■ Prompt ■
In the copy, include every record below exactly as it appears, but no pictures.

[[ Material for this task open ]]

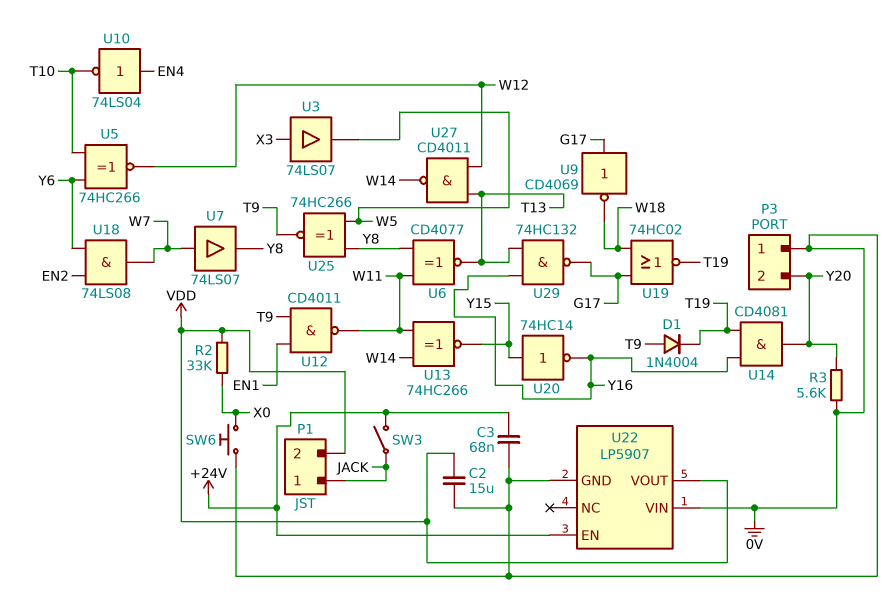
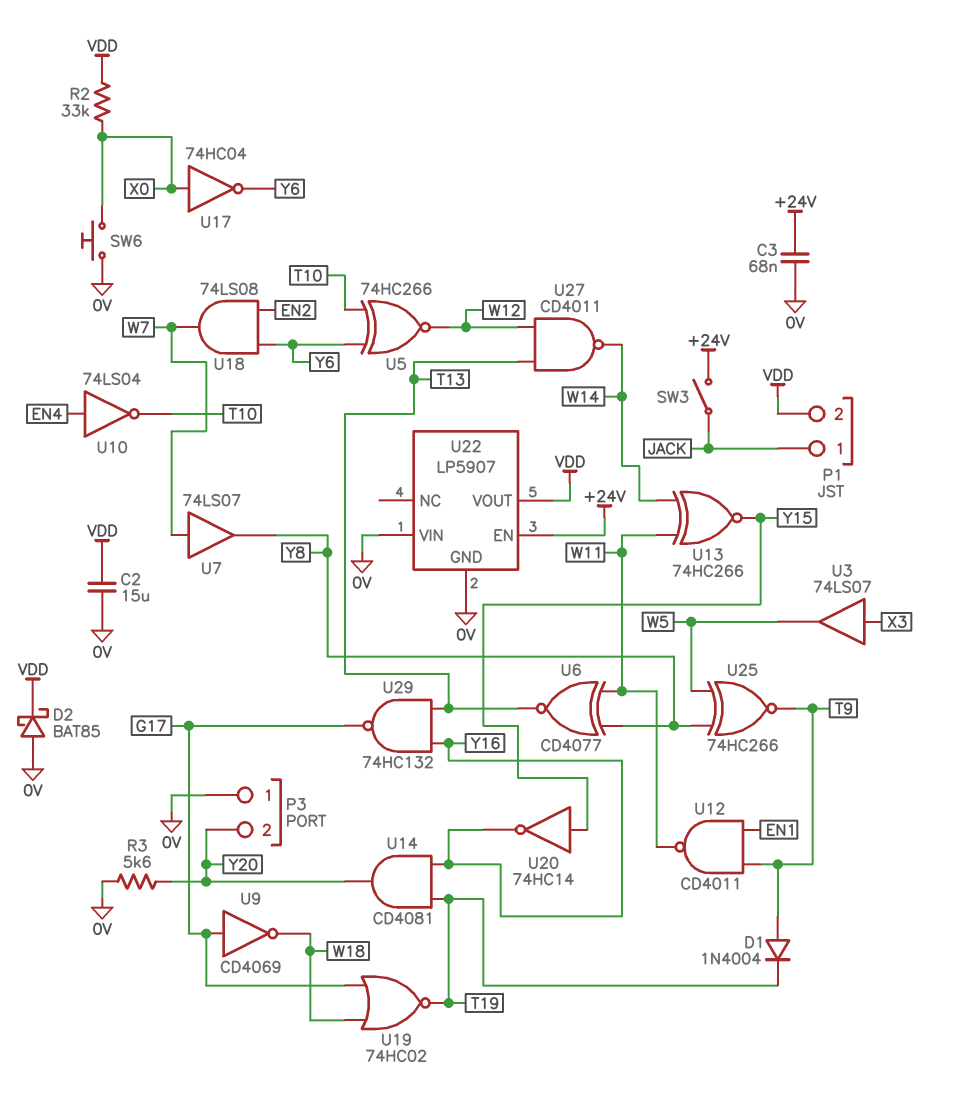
D2: none -> schottky BAT85 (A 0V, K VDD)
U17: none -> NOT 74HC04 (in X0, out Y6)

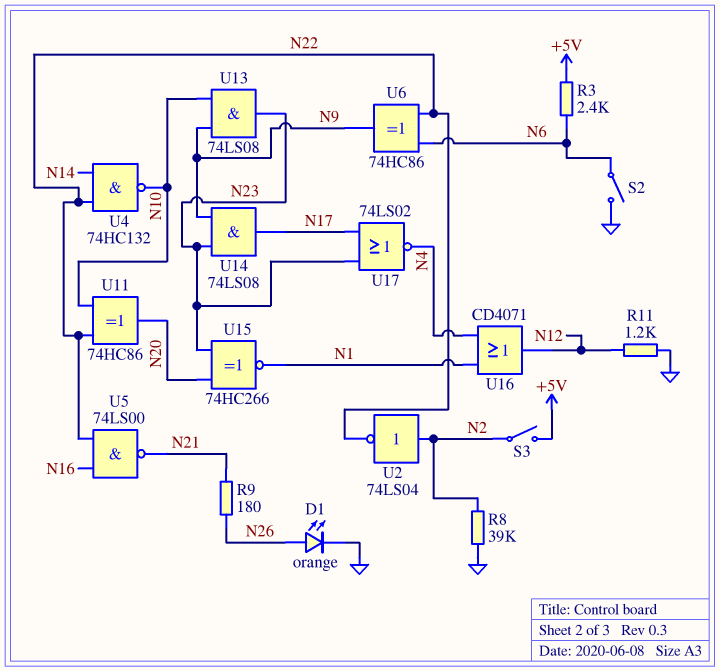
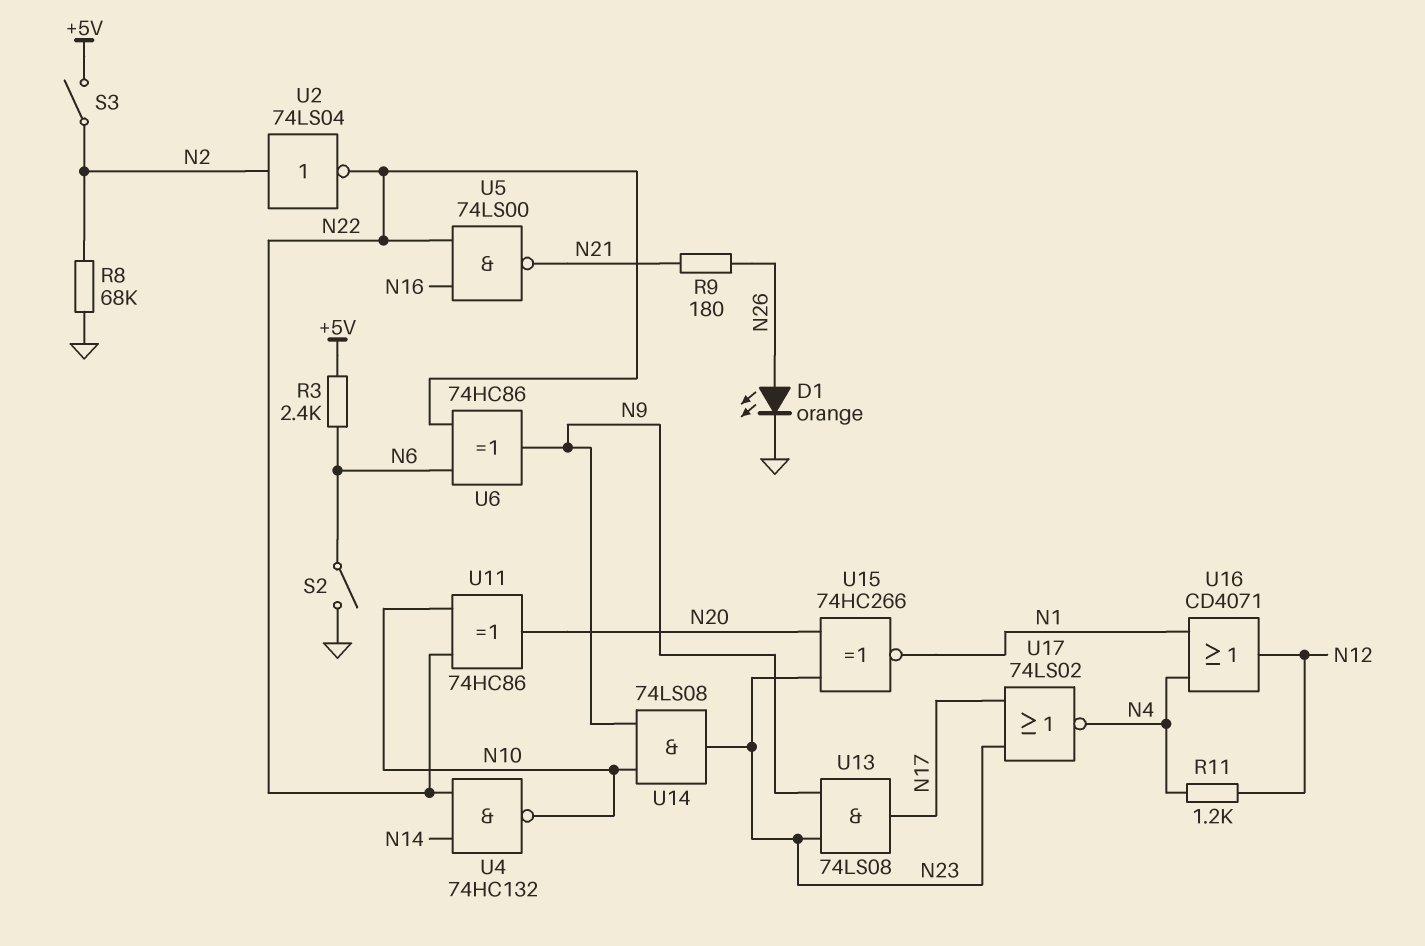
R8: 39k (GND, N2) -> 68k (GND, N2)
R11: 1.2k (GND, N12) -> 1.2k (N4, N12)
U13: AND 74LS08 (in N9, in N10, out N23) -> AND 74LS08 (in N9, in N23, out N17)
U14: AND 74LS08 (in N9, in N23, out N17) -> AND 74LS08 (in N9, in N10, out N23)

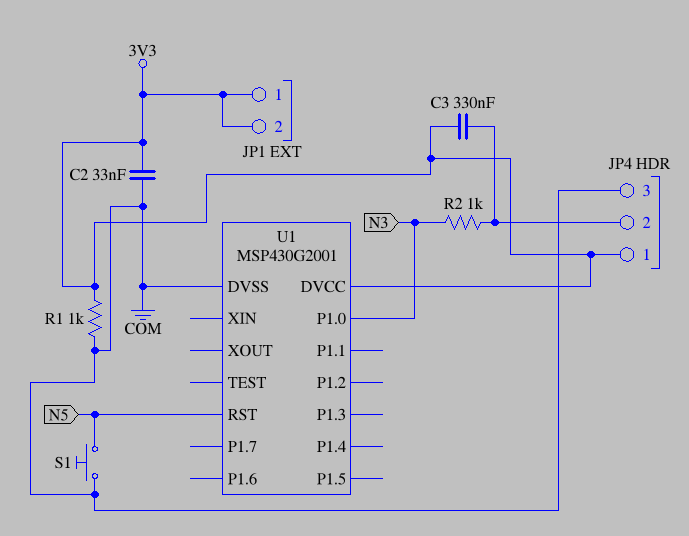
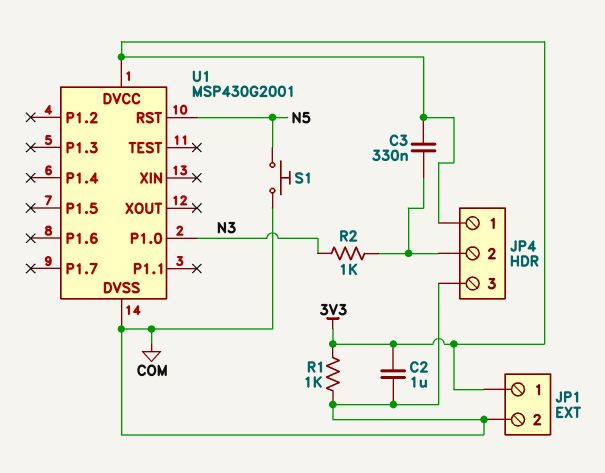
C2: 33nF (3V3, COM) -> 1uF (3V3, COM)
JP1 pin 2: 3V3 -> COM

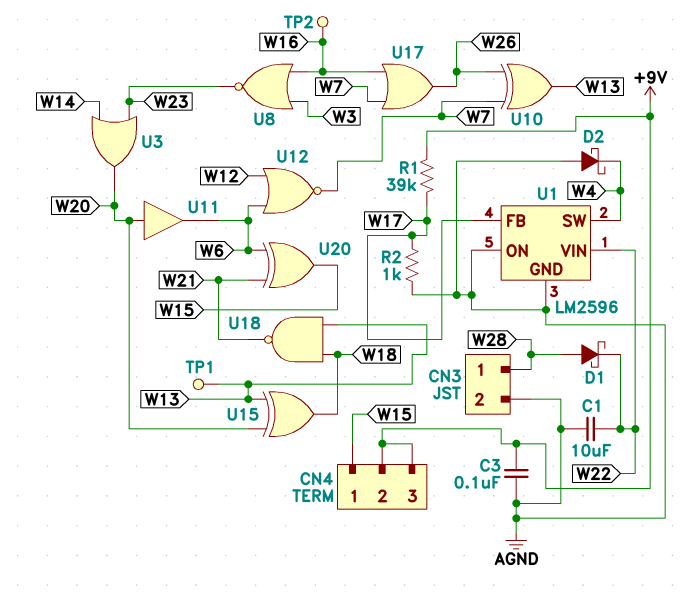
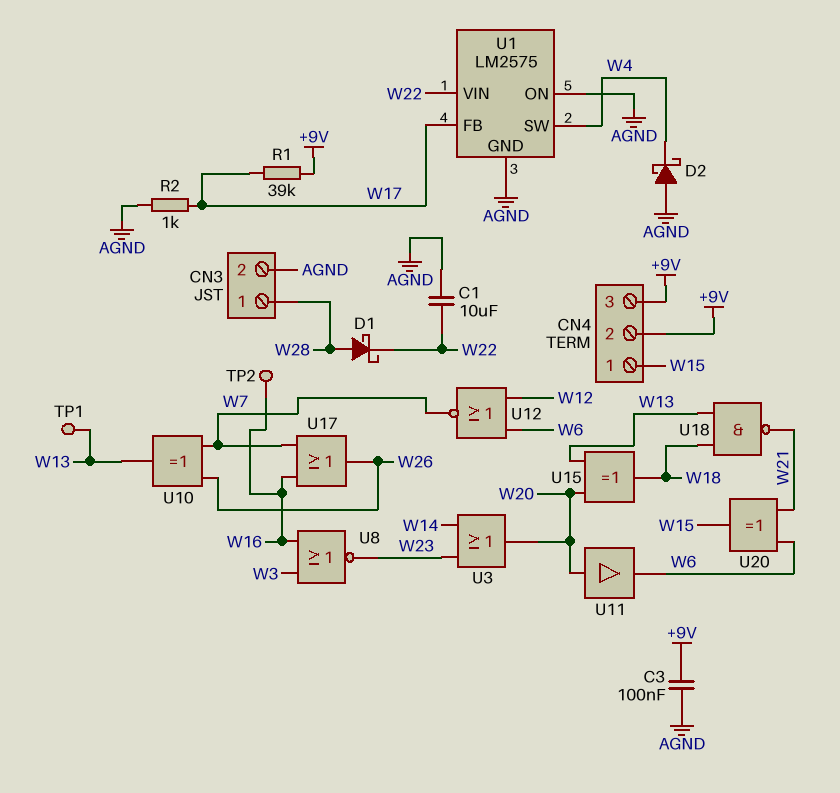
U1: LM2596 -> LM2575

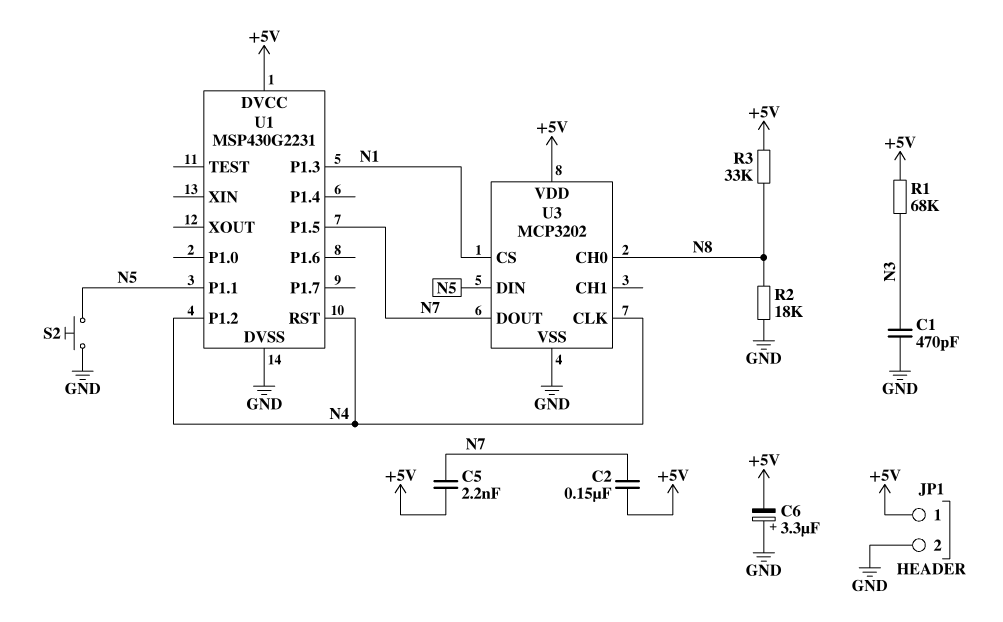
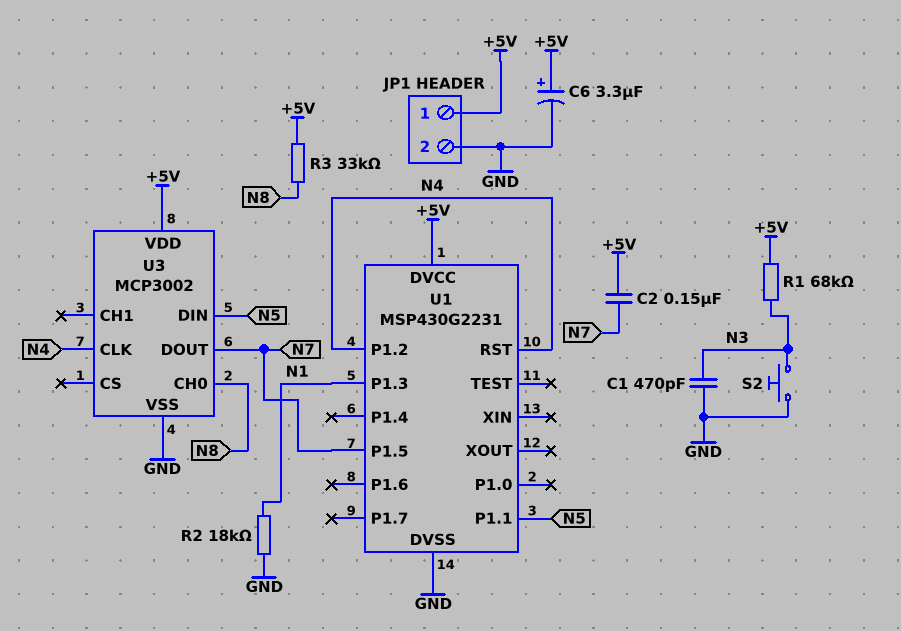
C5: 2.2nF (+5V, N7) -> none
C6: 3.3uF (plus GND, minus +5V) -> 3.3uF (plus +5V, minus GND)
R2: 18k (GND, N8) -> 18k (GND, N1)
S2: button (GND, N5) -> button (GND, N3)
U3: MCP3202 -> MCP3002
U3 pin CS: N1 -> none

[[ Material for this task closed ]]

■ Written response ■
D2: none -> schottky BAT85 (A 0V, K VDD)
U17: none -> NOT 74HC04 (in X0, out Y6)

R8: 39k (GND, N2) -> 68k (GND, N2)
R11: 1.2k (GND, N12) -> 1.2k (N4, N12)
U13: AND 74LS08 (in N9, in N10, out N23) -> AND 74LS08 (in N9, in N23, out N17)
U14: AND 74LS08 (in N9, in N23, out N17) -> AND 74LS08 (in N9, in N10, out N23)

C2: 33nF (3V3, COM) -> 1uF (3V3, COM)
JP1 pin 2: 3V3 -> COM

U1: LM2596 -> LM2575

C5: 2.2nF (+5V, N7) -> none
C6: 3.3uF (plus GND, minus +5V) -> 3.3uF (plus +5V, minus GND)
R2: 18k (GND, N8) -> 18k (GND, N1)
S2: button (GND, N5) -> button (GND, N3)
U3: MCP3202 -> MCP3002
U3 pin CS: N1 -> none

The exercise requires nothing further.